*** Given data
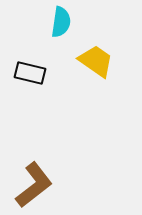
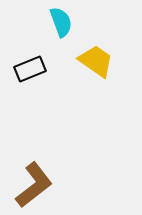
cyan semicircle: rotated 28 degrees counterclockwise
black rectangle: moved 4 px up; rotated 36 degrees counterclockwise
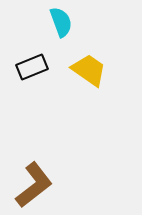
yellow trapezoid: moved 7 px left, 9 px down
black rectangle: moved 2 px right, 2 px up
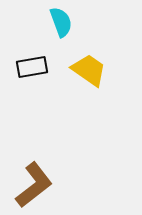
black rectangle: rotated 12 degrees clockwise
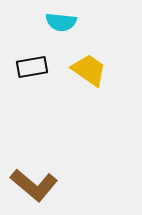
cyan semicircle: rotated 116 degrees clockwise
brown L-shape: rotated 78 degrees clockwise
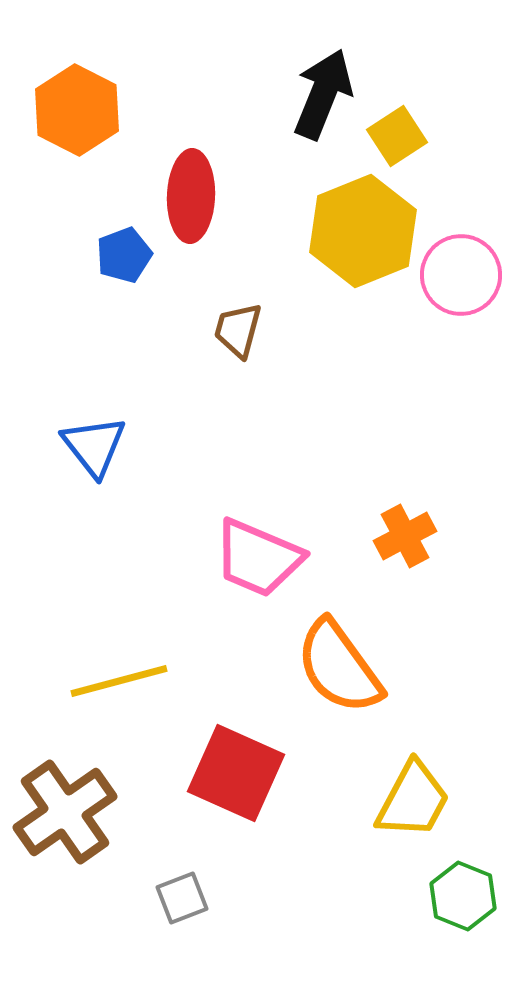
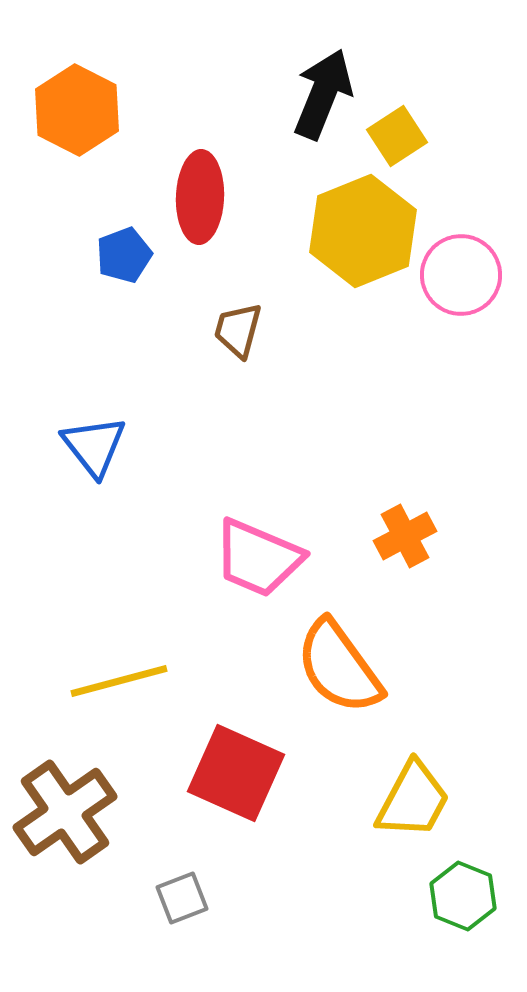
red ellipse: moved 9 px right, 1 px down
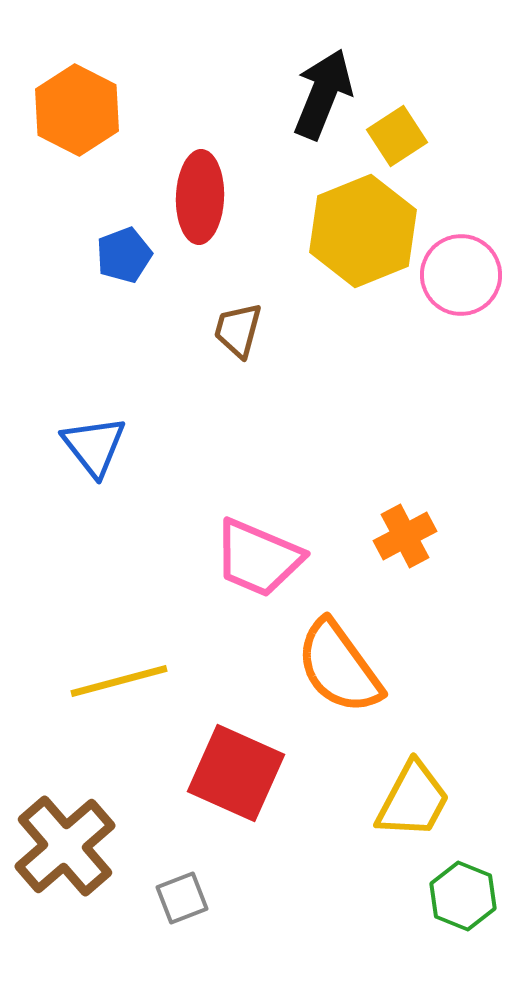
brown cross: moved 34 px down; rotated 6 degrees counterclockwise
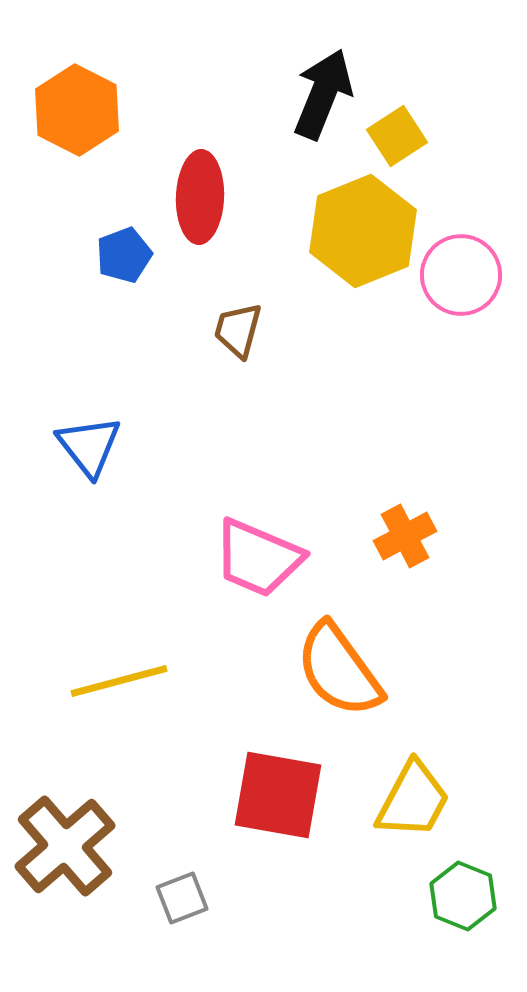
blue triangle: moved 5 px left
orange semicircle: moved 3 px down
red square: moved 42 px right, 22 px down; rotated 14 degrees counterclockwise
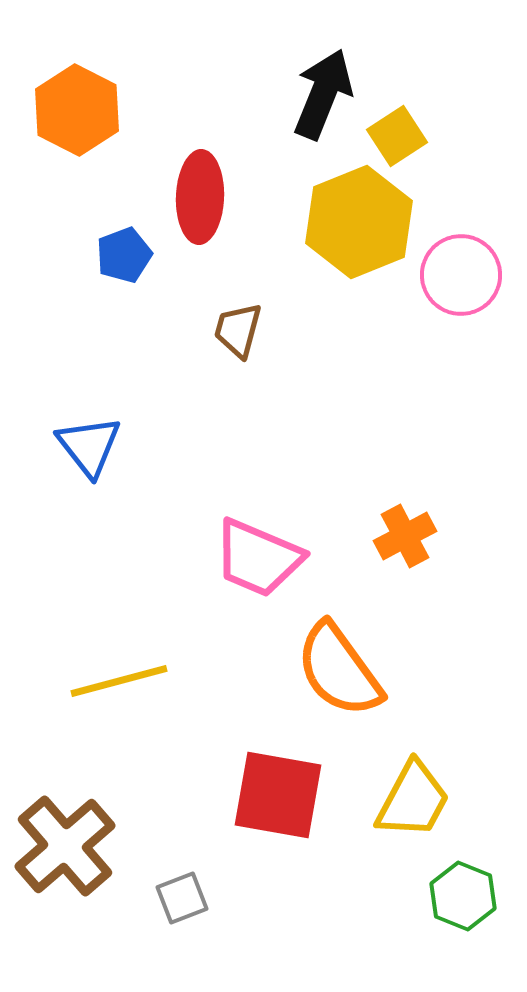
yellow hexagon: moved 4 px left, 9 px up
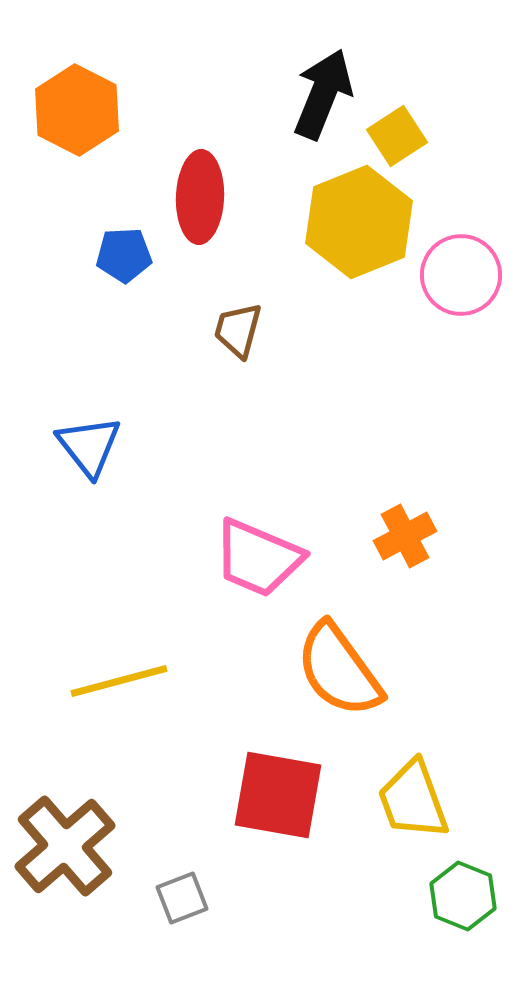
blue pentagon: rotated 18 degrees clockwise
yellow trapezoid: rotated 132 degrees clockwise
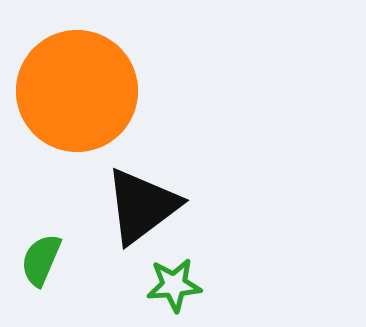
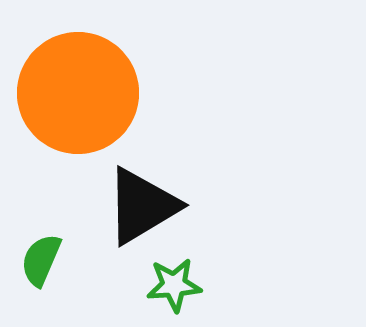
orange circle: moved 1 px right, 2 px down
black triangle: rotated 6 degrees clockwise
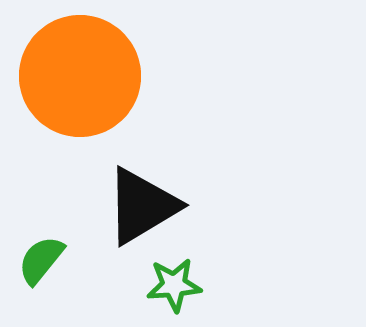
orange circle: moved 2 px right, 17 px up
green semicircle: rotated 16 degrees clockwise
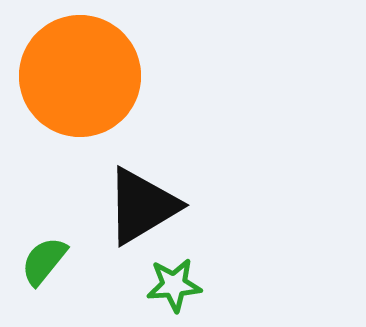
green semicircle: moved 3 px right, 1 px down
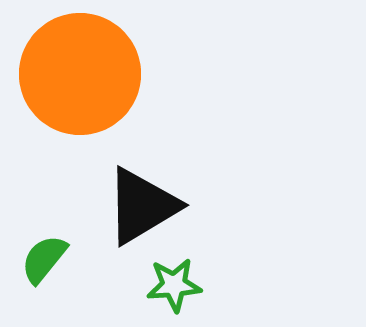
orange circle: moved 2 px up
green semicircle: moved 2 px up
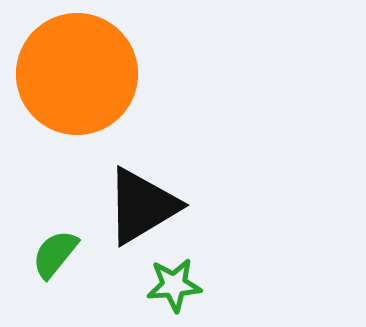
orange circle: moved 3 px left
green semicircle: moved 11 px right, 5 px up
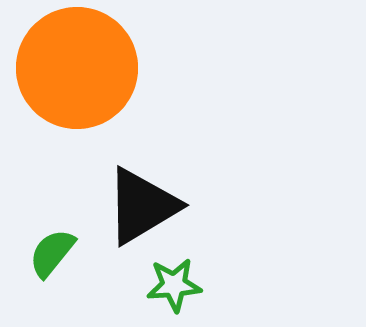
orange circle: moved 6 px up
green semicircle: moved 3 px left, 1 px up
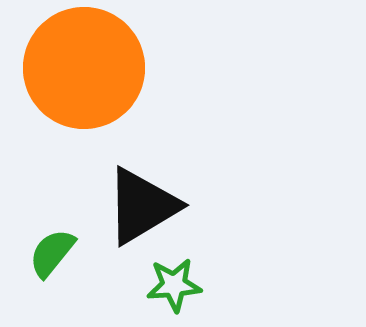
orange circle: moved 7 px right
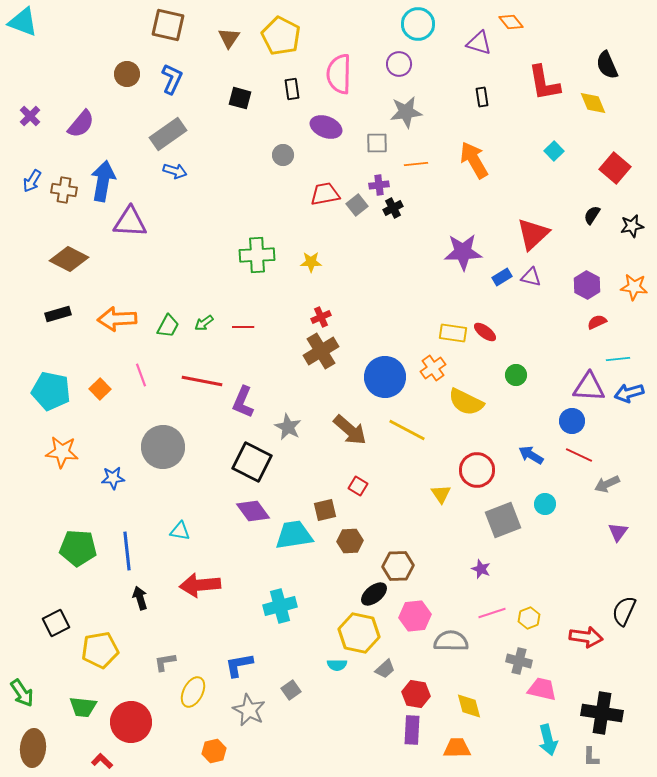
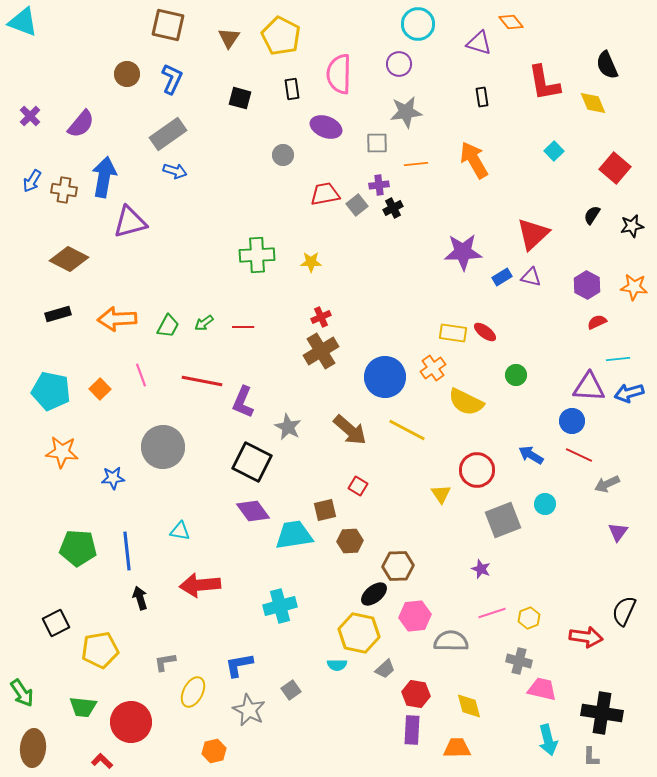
blue arrow at (103, 181): moved 1 px right, 4 px up
purple triangle at (130, 222): rotated 18 degrees counterclockwise
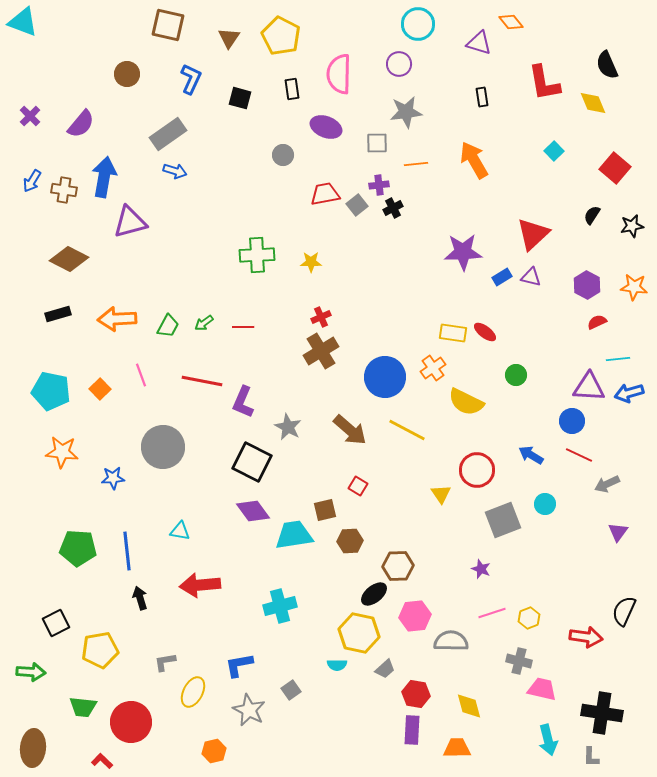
******
**Exercise instructions**
In the material, begin at the line that has "yellow hexagon: moved 4 px left, 9 px up" and stop after the line that has "green semicircle: rotated". Rewrite those lines with "red circle" swapped in for "orange circle", leave everything else unchanged, and omit the picture lines.

**Result of the exercise**
yellow hexagon: moved 4 px left, 9 px up
blue pentagon: rotated 18 degrees clockwise
yellow trapezoid: rotated 132 degrees clockwise
red circle: moved 1 px right, 2 px down
black triangle: rotated 6 degrees clockwise
red circle: moved 2 px right, 17 px up
green semicircle: rotated 16 degrees clockwise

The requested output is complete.